(Extracted records)
****************
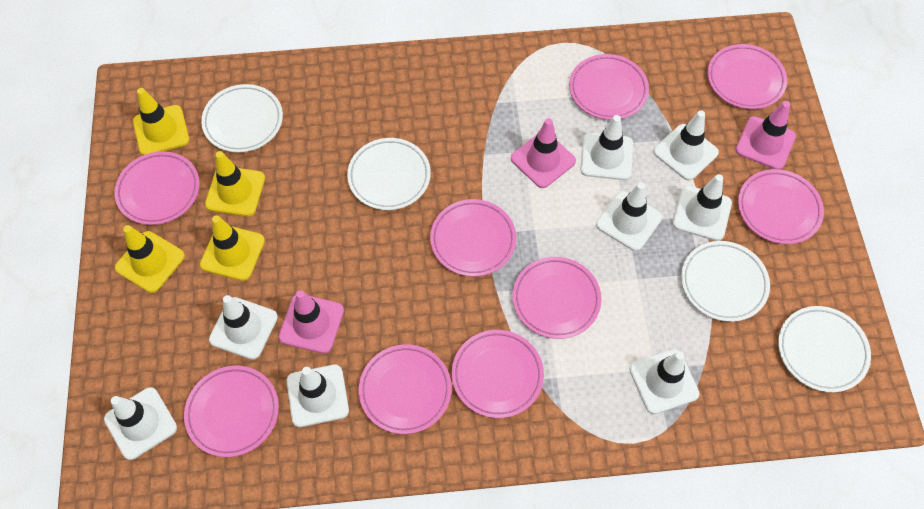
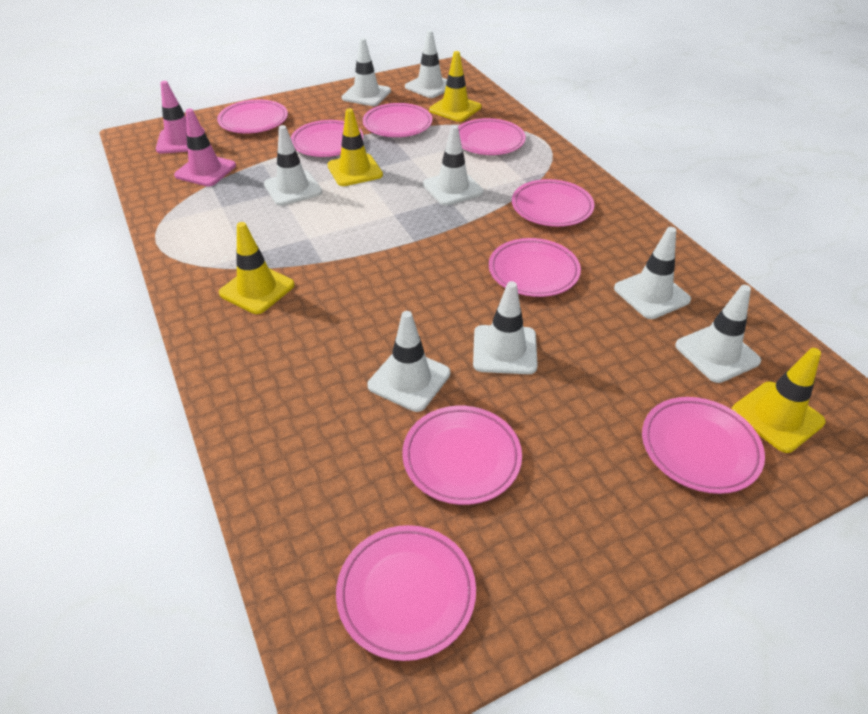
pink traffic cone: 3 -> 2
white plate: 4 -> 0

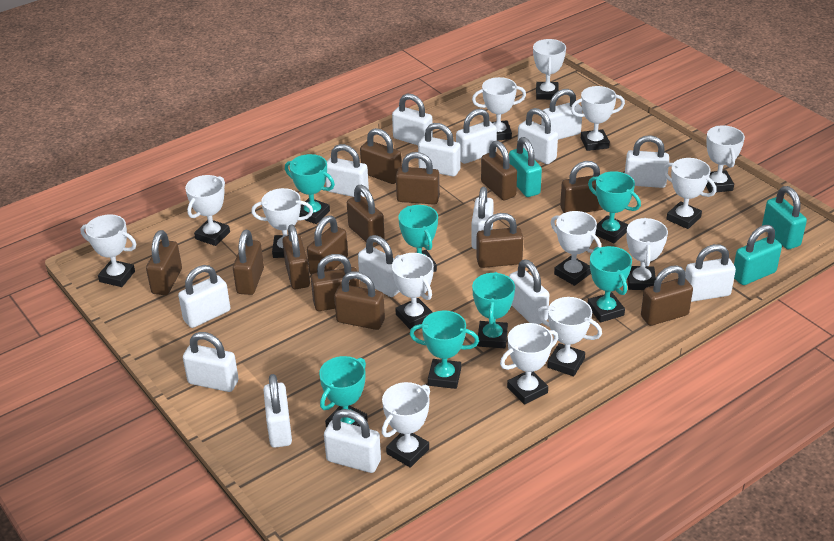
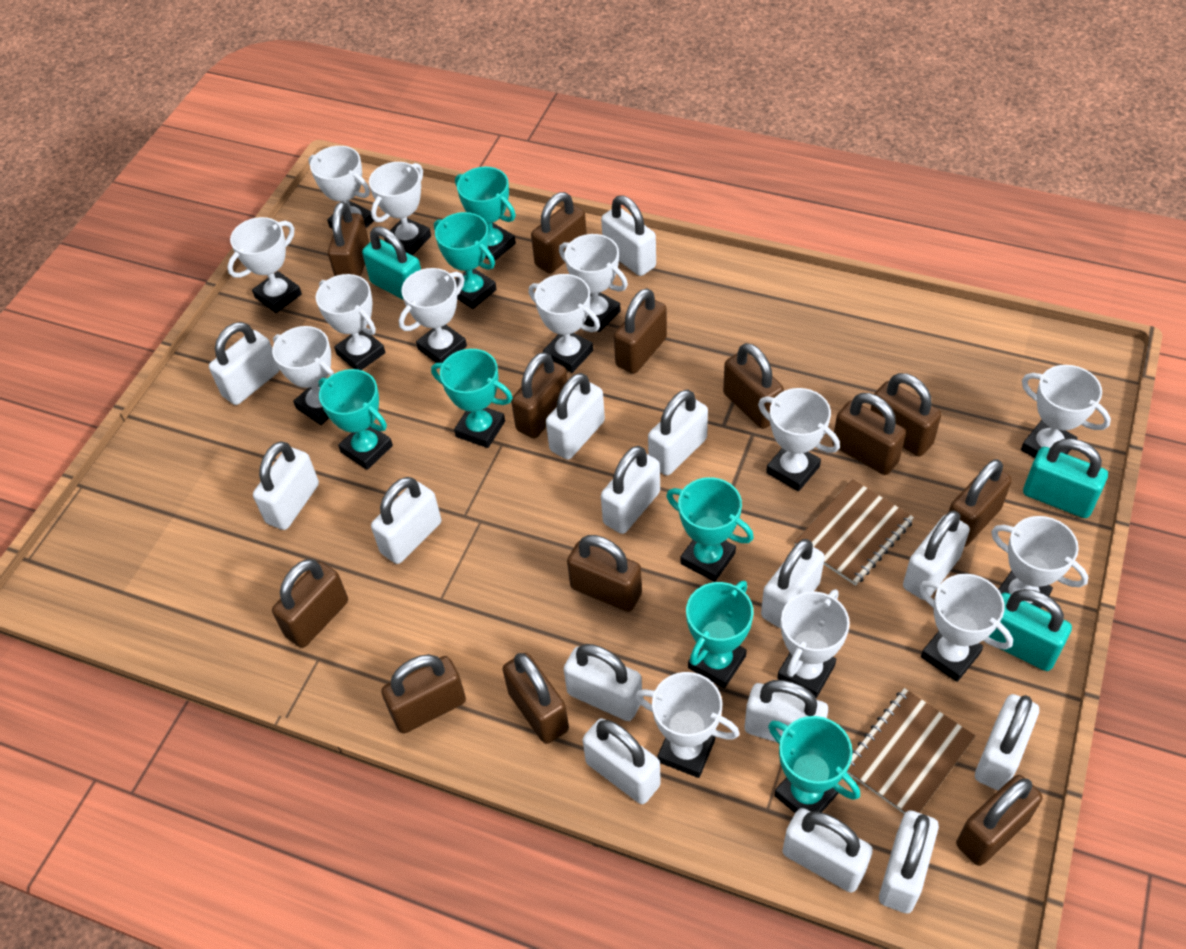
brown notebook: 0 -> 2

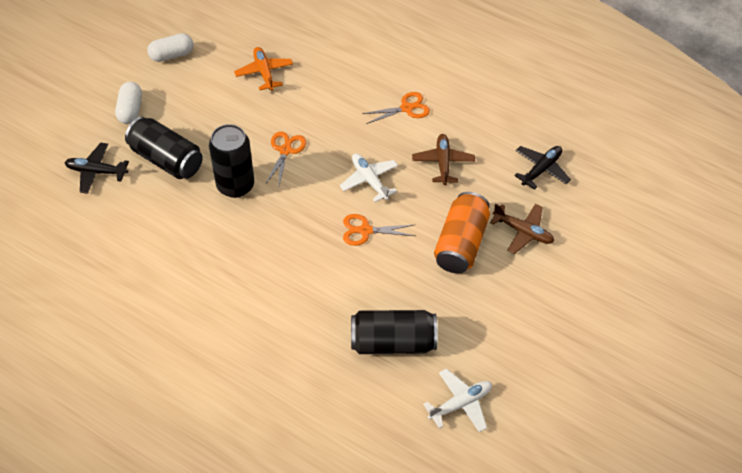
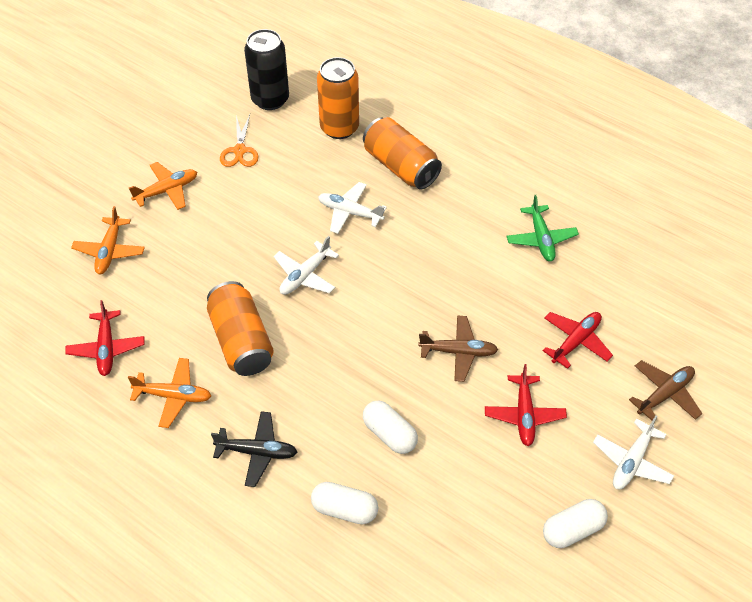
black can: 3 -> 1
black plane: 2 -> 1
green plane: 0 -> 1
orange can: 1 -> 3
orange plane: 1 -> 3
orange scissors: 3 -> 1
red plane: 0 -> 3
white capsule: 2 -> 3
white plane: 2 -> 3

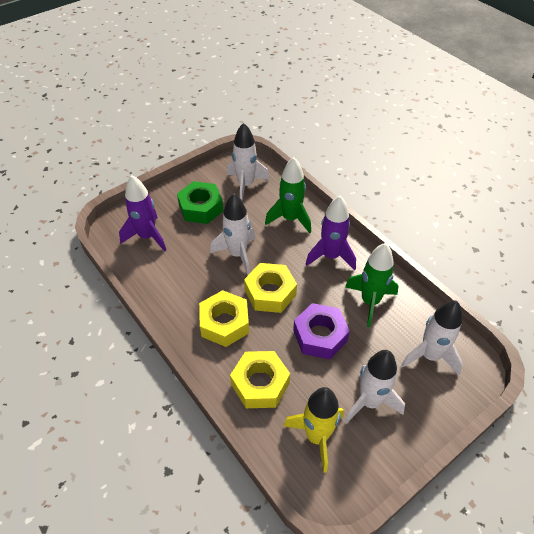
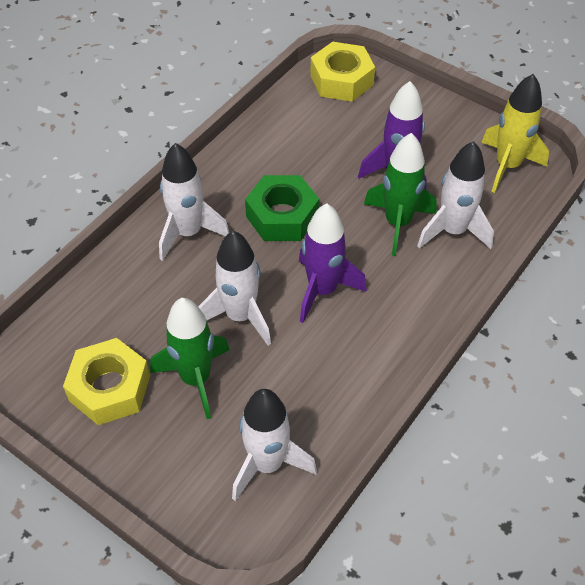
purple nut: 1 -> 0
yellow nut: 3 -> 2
****************
__GOAL OF THE EXERCISE__: Reproduce only the lines from the line that holds "white plate: 4 -> 0" through the end of the records, exactly as they stand, both ends included and pictures excluded.

__RESULT BELOW__:
white plate: 4 -> 0

brown notebook: 0 -> 2

black can: 3 -> 1
black plane: 2 -> 1
green plane: 0 -> 1
orange can: 1 -> 3
orange plane: 1 -> 3
orange scissors: 3 -> 1
red plane: 0 -> 3
white capsule: 2 -> 3
white plane: 2 -> 3

purple nut: 1 -> 0
yellow nut: 3 -> 2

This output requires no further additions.